* **WHAT IS BEING ASKED**
Nothing but the images is to be left out of your exact copy of the entries.

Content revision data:
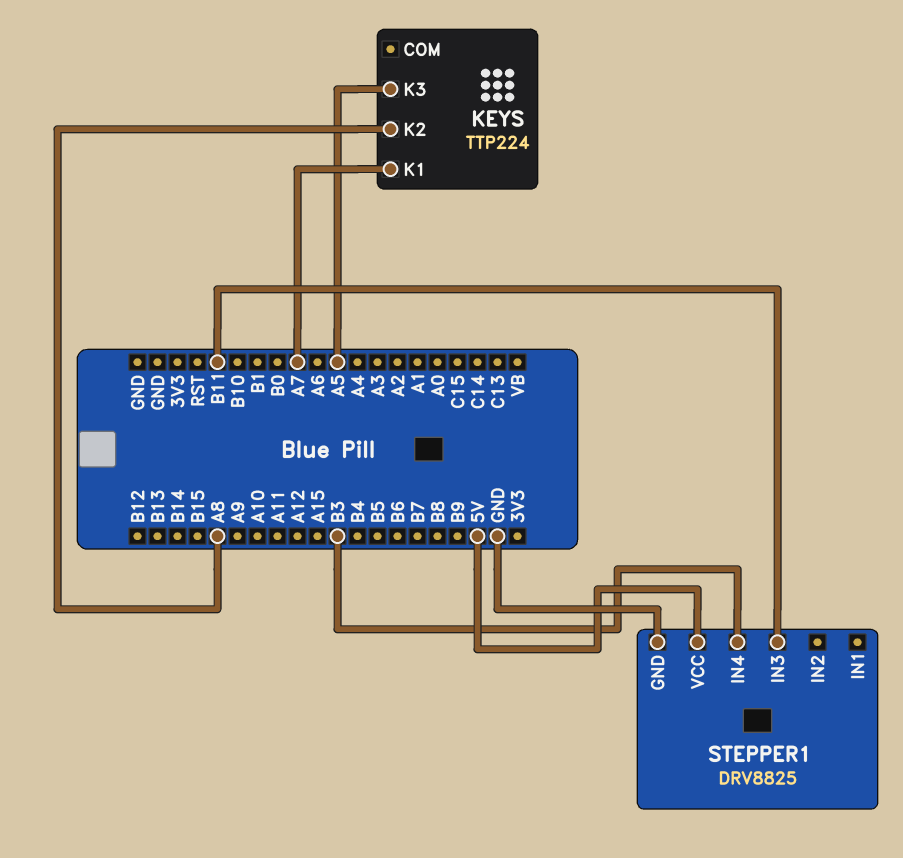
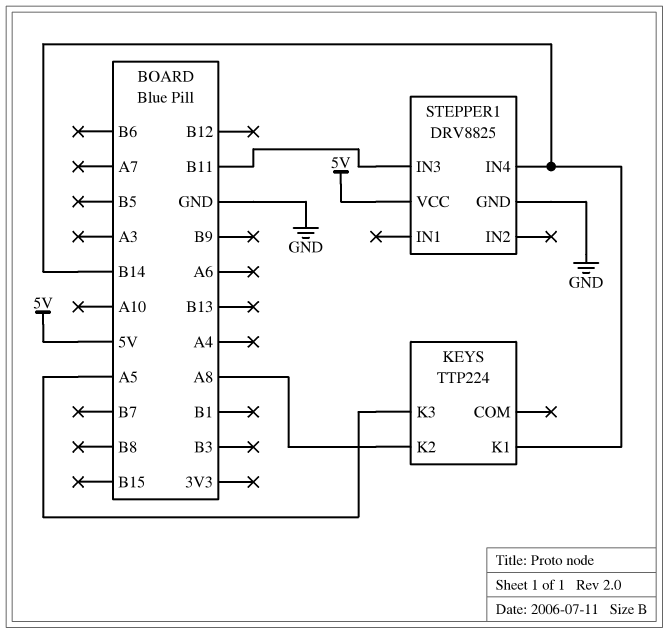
KEYS pin K1: A7 -> B14
STEPPER1 pin IN4: B3 -> B14

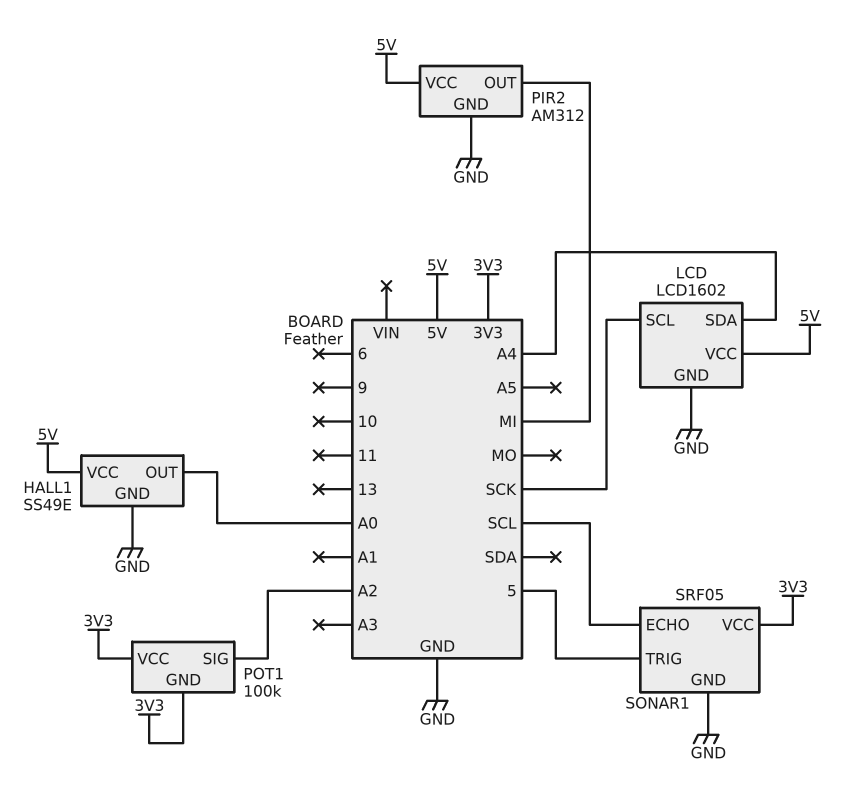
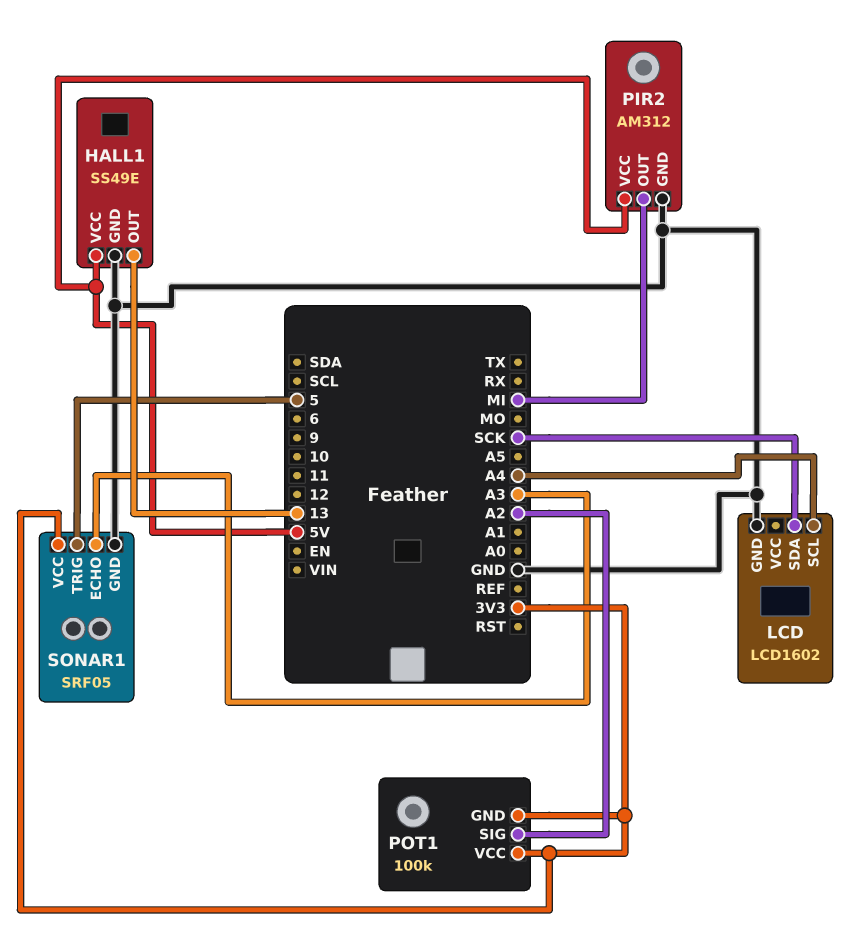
HALL1 pin OUT: A0 -> 13
LCD pin SCL: SCK -> A4
LCD pin SDA: A4 -> SCK
LCD pin VCC: 5V -> none
SONAR1 pin ECHO: SCL -> A3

* **ANSWER BOX**
KEYS pin K1: A7 -> B14
STEPPER1 pin IN4: B3 -> B14

HALL1 pin OUT: A0 -> 13
LCD pin SCL: SCK -> A4
LCD pin SDA: A4 -> SCK
LCD pin VCC: 5V -> none
SONAR1 pin ECHO: SCL -> A3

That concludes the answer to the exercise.